• Task item: Pictures aside, print all of the data below exactly as written.

START Data for the task

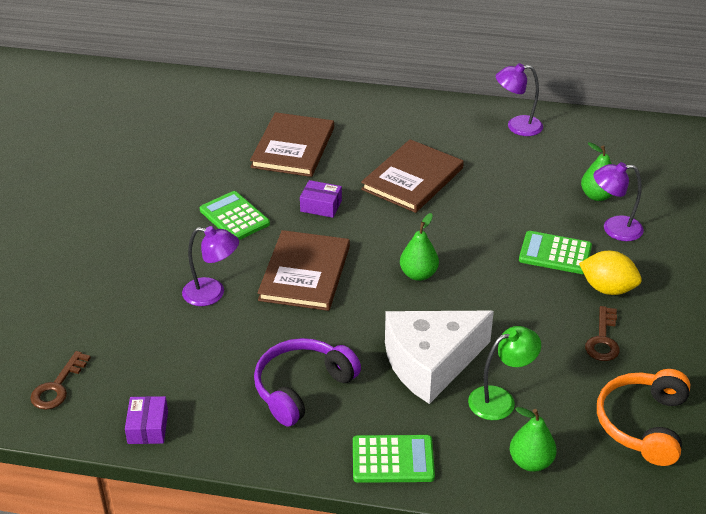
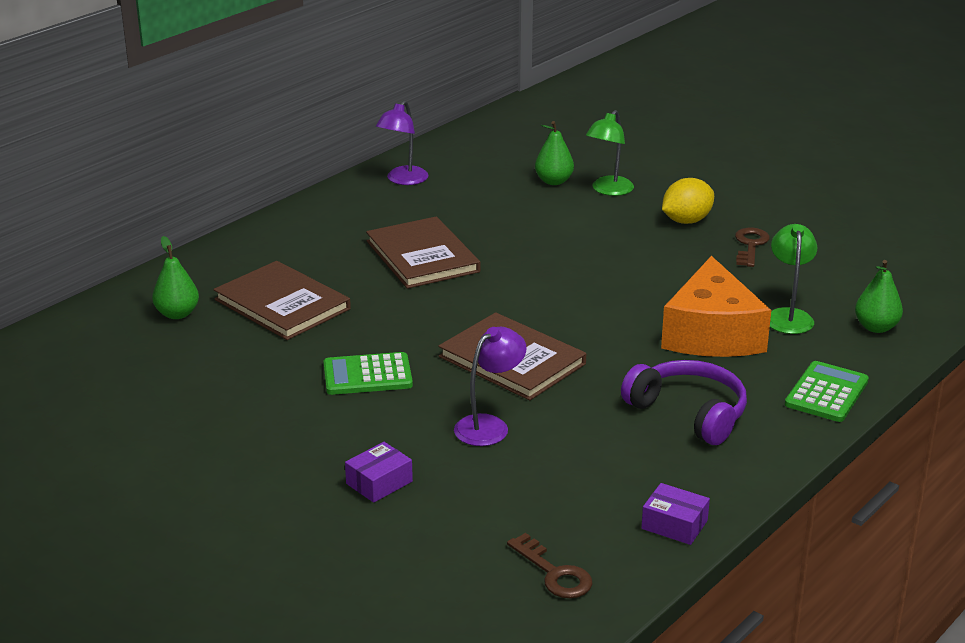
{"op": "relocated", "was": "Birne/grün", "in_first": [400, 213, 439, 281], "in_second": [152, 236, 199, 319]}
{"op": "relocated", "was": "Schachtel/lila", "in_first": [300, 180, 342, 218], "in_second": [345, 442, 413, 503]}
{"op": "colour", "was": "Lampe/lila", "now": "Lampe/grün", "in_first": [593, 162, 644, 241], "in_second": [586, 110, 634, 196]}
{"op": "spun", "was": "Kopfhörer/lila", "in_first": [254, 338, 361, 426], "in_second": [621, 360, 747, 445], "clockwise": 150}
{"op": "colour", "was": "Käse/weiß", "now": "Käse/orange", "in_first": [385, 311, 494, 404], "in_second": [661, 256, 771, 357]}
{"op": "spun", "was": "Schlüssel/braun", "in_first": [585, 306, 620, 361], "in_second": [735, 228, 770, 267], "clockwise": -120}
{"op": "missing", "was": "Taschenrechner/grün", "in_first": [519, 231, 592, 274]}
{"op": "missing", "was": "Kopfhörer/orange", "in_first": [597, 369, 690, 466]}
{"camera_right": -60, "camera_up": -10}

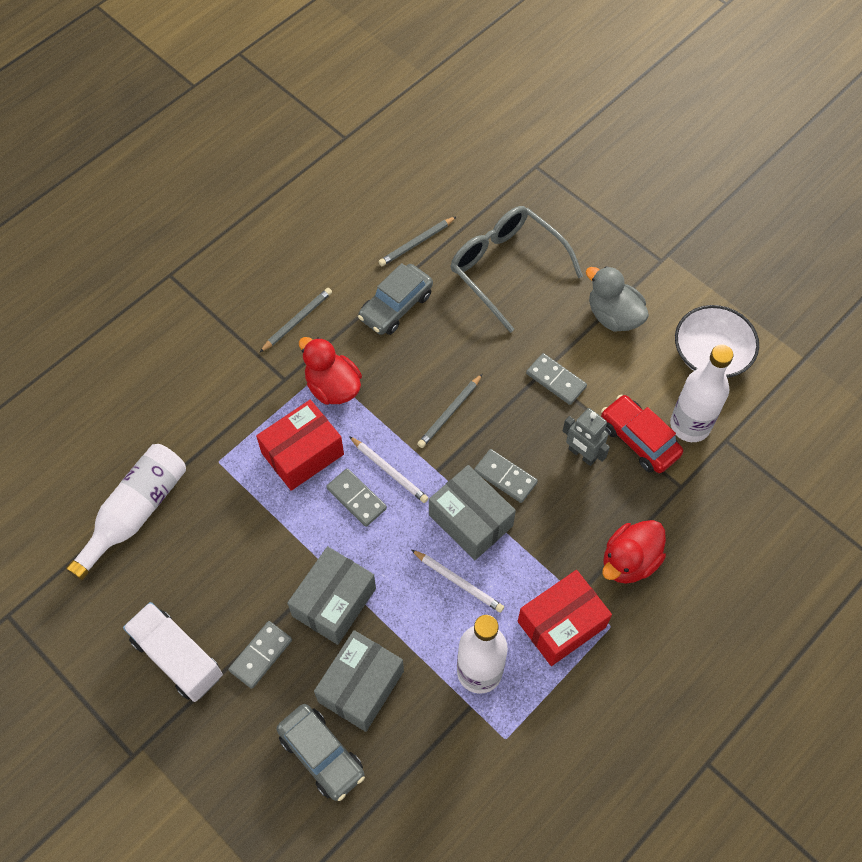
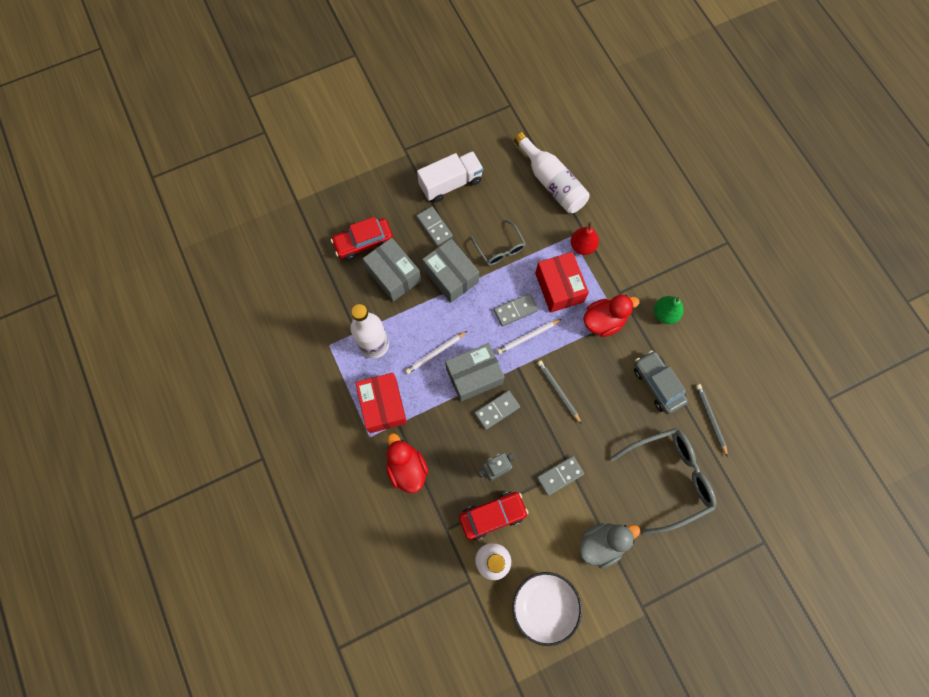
{"op": "colour", "was": "Auto/grau", "now": "Auto/rot", "in_first": [276, 704, 365, 801], "in_second": [331, 217, 393, 261]}
{"op": "appeared", "now": "Brille/grau", "in_second": [471, 220, 526, 266]}
{"op": "appeared", "now": "Birne/rot", "in_second": [571, 222, 599, 255]}
{"op": "exchanged", "was": "Bleistift/grau", "now": "Birne/grün", "in_first": [259, 288, 332, 353], "in_second": [654, 296, 684, 324]}
{"camera_right": 110, "camera_up": 10}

END Data for the task

• Exercise solution:
{"op": "relocated", "was": "Birne/grün", "in_first": [400, 213, 439, 281], "in_second": [152, 236, 199, 319]}
{"op": "relocated", "was": "Schachtel/lila", "in_first": [300, 180, 342, 218], "in_second": [345, 442, 413, 503]}
{"op": "colour", "was": "Lampe/lila", "now": "Lampe/grün", "in_first": [593, 162, 644, 241], "in_second": [586, 110, 634, 196]}
{"op": "spun", "was": "Kopfhörer/lila", "in_first": [254, 338, 361, 426], "in_second": [621, 360, 747, 445], "clockwise": 150}
{"op": "colour", "was": "Käse/weiß", "now": "Käse/orange", "in_first": [385, 311, 494, 404], "in_second": [661, 256, 771, 357]}
{"op": "spun", "was": "Schlüssel/braun", "in_first": [585, 306, 620, 361], "in_second": [735, 228, 770, 267], "clockwise": -120}
{"op": "missing", "was": "Taschenrechner/grün", "in_first": [519, 231, 592, 274]}
{"op": "missing", "was": "Kopfhörer/orange", "in_first": [597, 369, 690, 466]}
{"camera_right": -60, "camera_up": -10}

{"op": "colour", "was": "Auto/grau", "now": "Auto/rot", "in_first": [276, 704, 365, 801], "in_second": [331, 217, 393, 261]}
{"op": "appeared", "now": "Brille/grau", "in_second": [471, 220, 526, 266]}
{"op": "appeared", "now": "Birne/rot", "in_second": [571, 222, 599, 255]}
{"op": "exchanged", "was": "Bleistift/grau", "now": "Birne/grün", "in_first": [259, 288, 332, 353], "in_second": [654, 296, 684, 324]}
{"camera_right": 110, "camera_up": 10}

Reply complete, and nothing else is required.